**What to do:** Provide again, from the entries below, every line from the one containing "blue toothbrush [224,368,325,421]" through the one containing "camera: 15 degrees right, 5 degrees up", exactly as written, and no other line.

(Material provided)

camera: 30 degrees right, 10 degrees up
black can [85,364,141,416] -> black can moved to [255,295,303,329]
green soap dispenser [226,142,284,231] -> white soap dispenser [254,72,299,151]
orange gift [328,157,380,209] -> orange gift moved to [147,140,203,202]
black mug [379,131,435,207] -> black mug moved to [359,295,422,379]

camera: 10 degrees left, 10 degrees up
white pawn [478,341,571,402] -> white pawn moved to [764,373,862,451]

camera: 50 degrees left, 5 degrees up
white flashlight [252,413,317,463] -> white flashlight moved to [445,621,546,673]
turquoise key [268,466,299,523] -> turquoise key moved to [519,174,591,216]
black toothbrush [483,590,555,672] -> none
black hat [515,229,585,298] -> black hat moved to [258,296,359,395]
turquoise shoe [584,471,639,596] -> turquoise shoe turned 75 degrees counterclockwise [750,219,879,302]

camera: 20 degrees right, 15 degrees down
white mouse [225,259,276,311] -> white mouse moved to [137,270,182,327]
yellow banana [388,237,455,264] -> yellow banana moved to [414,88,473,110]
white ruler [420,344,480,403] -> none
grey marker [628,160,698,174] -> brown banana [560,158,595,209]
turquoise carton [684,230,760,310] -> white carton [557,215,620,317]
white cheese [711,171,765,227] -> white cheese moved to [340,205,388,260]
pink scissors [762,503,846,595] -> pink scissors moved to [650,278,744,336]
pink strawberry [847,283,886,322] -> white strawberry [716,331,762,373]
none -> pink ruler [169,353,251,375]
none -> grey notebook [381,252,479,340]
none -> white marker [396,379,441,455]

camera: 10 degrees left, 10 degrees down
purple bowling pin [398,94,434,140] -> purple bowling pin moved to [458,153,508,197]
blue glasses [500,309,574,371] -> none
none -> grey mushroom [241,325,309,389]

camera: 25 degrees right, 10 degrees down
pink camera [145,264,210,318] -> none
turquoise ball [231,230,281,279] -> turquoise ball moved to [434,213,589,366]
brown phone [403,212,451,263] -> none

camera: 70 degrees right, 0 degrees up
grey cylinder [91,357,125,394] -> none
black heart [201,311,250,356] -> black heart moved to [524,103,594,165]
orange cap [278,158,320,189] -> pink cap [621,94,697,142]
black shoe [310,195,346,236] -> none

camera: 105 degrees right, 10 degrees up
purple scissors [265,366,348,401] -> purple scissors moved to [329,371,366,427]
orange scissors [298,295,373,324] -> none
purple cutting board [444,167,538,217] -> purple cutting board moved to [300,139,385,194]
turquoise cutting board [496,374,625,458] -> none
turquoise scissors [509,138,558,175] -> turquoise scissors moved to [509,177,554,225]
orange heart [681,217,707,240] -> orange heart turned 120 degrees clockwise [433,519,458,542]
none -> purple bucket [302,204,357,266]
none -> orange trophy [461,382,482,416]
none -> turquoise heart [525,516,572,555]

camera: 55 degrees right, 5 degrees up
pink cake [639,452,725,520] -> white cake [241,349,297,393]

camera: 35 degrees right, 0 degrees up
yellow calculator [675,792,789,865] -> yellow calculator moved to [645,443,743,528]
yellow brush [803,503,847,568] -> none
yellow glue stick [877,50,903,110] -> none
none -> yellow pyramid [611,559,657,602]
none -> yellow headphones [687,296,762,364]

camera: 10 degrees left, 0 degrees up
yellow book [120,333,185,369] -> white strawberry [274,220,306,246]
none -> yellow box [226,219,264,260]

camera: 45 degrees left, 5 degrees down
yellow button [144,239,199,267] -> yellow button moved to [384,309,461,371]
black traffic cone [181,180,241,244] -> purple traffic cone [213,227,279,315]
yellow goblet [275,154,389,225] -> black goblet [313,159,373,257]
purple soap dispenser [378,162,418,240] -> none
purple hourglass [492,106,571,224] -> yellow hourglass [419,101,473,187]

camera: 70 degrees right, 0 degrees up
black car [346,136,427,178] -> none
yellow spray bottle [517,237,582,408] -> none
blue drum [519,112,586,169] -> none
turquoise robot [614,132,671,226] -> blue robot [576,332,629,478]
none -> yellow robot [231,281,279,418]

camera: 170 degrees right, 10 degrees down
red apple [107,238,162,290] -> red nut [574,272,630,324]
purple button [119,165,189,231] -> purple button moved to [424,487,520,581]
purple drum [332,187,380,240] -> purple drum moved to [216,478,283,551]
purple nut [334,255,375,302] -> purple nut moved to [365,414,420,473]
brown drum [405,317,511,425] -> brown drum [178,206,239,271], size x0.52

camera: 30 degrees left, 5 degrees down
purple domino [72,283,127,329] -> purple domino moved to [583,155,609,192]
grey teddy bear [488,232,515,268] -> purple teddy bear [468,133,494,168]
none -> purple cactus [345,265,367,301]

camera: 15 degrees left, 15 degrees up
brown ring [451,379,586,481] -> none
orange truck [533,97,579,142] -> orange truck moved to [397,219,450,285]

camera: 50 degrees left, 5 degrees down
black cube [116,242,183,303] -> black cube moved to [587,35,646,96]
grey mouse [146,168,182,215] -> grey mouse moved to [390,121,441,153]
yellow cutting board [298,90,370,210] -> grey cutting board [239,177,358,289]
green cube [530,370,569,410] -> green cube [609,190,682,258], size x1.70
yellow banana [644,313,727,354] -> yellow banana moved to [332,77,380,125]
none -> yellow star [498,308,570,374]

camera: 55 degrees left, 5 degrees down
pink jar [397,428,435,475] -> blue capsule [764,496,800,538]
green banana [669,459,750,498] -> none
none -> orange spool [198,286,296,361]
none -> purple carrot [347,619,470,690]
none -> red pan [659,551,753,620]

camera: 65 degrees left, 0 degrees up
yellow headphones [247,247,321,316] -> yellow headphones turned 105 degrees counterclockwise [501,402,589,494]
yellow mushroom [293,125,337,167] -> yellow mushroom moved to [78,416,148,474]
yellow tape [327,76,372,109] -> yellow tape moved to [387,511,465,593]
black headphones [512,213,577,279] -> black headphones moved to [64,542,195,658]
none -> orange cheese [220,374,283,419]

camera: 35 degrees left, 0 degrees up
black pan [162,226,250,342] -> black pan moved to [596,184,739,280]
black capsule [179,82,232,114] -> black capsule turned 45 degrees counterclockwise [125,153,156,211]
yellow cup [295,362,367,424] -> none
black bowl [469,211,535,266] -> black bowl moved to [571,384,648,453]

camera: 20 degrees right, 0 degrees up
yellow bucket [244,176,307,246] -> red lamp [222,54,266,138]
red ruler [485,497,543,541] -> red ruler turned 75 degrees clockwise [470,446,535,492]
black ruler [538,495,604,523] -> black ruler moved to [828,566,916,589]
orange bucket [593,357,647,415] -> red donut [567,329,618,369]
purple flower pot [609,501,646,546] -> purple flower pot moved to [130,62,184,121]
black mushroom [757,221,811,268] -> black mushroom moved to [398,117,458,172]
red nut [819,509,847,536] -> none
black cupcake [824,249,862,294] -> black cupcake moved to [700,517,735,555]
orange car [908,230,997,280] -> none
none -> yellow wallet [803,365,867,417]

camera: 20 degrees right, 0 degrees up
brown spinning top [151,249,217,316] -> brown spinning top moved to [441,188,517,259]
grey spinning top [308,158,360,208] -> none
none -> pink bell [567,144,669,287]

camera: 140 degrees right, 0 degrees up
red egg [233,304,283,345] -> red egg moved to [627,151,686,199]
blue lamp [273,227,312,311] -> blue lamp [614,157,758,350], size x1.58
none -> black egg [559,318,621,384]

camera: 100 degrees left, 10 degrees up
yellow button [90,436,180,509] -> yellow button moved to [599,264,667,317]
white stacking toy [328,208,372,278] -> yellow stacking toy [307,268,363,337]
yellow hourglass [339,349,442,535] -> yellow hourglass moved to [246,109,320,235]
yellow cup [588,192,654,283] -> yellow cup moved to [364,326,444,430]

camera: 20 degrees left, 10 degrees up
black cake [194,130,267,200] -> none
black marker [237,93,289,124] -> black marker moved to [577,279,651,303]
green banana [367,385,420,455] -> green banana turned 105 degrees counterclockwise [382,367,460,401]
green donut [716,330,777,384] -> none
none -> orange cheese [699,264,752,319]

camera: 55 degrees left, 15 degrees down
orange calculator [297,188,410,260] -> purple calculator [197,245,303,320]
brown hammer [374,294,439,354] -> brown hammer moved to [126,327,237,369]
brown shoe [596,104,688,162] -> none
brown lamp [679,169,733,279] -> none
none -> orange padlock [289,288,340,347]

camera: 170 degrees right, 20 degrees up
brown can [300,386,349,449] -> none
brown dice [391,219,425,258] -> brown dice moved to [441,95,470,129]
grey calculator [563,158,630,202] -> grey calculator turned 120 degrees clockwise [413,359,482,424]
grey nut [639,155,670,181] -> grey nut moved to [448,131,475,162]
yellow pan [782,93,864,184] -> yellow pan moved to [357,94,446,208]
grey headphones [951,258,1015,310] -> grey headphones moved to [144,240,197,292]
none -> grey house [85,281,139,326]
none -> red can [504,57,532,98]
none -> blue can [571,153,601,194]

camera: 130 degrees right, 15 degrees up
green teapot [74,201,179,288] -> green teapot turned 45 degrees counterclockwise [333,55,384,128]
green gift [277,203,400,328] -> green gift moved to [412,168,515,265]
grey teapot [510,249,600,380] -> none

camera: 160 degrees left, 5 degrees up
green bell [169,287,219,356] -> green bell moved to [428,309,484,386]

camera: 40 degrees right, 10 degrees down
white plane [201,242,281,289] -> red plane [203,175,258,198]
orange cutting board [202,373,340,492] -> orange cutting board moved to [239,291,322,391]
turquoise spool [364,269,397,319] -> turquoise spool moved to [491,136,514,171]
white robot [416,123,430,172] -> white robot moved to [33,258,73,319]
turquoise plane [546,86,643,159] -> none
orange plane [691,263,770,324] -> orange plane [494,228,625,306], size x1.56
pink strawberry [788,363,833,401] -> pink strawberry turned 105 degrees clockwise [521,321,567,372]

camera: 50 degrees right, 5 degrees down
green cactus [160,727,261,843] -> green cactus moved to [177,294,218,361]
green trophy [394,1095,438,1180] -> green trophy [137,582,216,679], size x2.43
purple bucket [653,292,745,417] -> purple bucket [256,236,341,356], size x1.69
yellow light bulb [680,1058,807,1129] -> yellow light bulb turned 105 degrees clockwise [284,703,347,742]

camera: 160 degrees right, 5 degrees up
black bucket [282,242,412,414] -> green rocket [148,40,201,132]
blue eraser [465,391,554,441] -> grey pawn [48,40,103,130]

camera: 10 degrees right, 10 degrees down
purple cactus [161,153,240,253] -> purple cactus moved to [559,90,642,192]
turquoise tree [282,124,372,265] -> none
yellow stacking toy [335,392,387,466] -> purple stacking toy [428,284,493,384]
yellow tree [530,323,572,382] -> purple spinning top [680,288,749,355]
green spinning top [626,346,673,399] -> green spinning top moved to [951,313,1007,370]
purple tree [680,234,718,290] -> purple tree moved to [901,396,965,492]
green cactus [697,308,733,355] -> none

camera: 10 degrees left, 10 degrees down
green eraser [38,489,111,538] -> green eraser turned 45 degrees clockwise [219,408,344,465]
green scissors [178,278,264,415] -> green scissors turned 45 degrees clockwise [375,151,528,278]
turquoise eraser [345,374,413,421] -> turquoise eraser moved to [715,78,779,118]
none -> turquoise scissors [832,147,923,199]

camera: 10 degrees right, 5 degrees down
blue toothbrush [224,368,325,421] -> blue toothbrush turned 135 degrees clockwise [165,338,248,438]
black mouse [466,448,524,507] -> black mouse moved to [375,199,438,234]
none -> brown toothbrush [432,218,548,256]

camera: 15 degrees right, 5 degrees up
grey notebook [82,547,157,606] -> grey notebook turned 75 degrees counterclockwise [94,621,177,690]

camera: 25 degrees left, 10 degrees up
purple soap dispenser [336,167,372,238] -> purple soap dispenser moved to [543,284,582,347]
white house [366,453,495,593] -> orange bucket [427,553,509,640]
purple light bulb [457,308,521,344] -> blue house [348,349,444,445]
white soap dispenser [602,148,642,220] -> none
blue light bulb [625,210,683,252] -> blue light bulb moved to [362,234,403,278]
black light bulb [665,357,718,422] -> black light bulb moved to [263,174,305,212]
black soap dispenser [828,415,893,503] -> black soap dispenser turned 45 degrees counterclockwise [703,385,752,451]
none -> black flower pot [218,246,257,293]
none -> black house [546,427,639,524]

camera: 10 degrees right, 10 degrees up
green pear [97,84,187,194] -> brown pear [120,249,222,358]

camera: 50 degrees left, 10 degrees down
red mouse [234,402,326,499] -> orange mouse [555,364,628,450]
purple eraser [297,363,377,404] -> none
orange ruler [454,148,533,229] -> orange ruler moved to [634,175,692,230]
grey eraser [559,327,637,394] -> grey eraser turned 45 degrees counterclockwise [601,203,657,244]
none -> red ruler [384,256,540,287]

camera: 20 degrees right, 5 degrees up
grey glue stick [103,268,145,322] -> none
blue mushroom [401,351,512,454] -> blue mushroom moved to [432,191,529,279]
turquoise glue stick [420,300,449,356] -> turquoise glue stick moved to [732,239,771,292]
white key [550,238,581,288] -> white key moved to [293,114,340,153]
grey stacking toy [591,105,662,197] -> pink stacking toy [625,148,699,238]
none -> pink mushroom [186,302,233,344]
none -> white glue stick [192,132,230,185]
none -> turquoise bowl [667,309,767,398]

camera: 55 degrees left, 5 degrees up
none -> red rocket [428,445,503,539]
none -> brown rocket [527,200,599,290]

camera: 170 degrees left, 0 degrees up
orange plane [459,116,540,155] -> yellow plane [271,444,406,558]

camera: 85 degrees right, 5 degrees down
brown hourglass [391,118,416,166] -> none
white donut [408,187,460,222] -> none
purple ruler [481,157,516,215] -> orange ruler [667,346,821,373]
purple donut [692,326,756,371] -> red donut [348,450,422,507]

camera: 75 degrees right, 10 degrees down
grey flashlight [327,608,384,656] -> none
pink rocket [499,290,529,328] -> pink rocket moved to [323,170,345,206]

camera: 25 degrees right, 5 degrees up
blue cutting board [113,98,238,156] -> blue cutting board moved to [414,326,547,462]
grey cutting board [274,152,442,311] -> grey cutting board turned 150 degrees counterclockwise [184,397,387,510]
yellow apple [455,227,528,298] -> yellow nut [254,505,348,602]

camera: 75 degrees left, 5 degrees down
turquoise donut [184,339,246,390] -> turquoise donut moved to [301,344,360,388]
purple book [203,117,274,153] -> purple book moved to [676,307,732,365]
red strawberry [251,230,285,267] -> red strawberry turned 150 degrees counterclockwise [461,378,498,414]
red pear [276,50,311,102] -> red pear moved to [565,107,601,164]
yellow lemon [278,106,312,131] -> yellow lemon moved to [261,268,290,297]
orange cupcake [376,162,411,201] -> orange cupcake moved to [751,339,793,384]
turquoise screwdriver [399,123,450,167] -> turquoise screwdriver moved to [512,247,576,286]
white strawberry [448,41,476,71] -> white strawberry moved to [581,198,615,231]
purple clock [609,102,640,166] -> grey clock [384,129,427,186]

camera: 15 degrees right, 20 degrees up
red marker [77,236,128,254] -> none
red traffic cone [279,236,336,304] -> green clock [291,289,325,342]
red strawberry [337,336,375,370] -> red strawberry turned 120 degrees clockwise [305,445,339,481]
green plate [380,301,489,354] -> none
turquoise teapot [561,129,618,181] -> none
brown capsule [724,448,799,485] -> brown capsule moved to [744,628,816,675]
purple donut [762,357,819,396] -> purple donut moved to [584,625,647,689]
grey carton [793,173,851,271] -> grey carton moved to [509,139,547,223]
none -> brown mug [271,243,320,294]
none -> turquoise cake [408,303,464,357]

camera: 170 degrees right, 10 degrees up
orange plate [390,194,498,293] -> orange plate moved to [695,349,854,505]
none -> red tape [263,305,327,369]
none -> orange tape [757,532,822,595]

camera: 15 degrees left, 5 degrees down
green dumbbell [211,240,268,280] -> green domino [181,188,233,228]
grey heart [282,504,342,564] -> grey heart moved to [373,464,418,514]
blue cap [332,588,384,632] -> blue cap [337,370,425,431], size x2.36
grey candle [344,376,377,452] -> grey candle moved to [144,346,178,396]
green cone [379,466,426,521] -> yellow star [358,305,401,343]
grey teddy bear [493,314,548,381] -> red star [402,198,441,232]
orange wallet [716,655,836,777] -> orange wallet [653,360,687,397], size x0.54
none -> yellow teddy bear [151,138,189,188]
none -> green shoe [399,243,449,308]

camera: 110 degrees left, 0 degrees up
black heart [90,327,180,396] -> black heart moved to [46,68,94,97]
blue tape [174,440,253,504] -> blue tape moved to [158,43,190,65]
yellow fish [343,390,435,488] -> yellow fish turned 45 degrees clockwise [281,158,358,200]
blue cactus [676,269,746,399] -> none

(End Material provided)

**Result:**
blue toothbrush [224,368,325,421] -> blue toothbrush turned 135 degrees clockwise [165,338,248,438]
black mouse [466,448,524,507] -> black mouse moved to [375,199,438,234]
none -> brown toothbrush [432,218,548,256]

camera: 15 degrees right, 5 degrees up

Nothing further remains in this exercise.